Task details:
Repeat the records below verbatim and include no pictures.

Collected data entries:
########################################

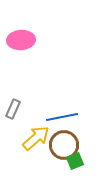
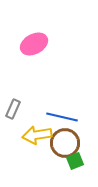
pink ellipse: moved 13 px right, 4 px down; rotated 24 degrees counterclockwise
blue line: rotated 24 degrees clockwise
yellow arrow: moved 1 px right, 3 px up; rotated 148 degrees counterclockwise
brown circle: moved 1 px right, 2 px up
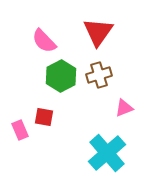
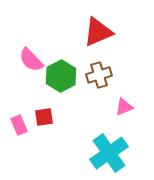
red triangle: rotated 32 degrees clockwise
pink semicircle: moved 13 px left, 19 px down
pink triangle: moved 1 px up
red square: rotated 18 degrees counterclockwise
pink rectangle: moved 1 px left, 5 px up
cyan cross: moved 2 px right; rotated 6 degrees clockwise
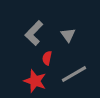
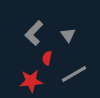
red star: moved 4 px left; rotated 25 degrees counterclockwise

########################################

Reply to the task:
pink ellipse: moved 13 px right, 4 px down; rotated 24 degrees counterclockwise
blue line: rotated 24 degrees clockwise
yellow arrow: moved 1 px right, 3 px up; rotated 148 degrees counterclockwise
brown circle: moved 1 px right, 2 px up
red triangle: rotated 32 degrees clockwise
pink semicircle: moved 13 px left, 19 px down
pink triangle: moved 1 px up
red square: rotated 18 degrees counterclockwise
pink rectangle: moved 1 px left, 5 px up
cyan cross: moved 2 px right; rotated 6 degrees clockwise
red star: moved 4 px left; rotated 25 degrees counterclockwise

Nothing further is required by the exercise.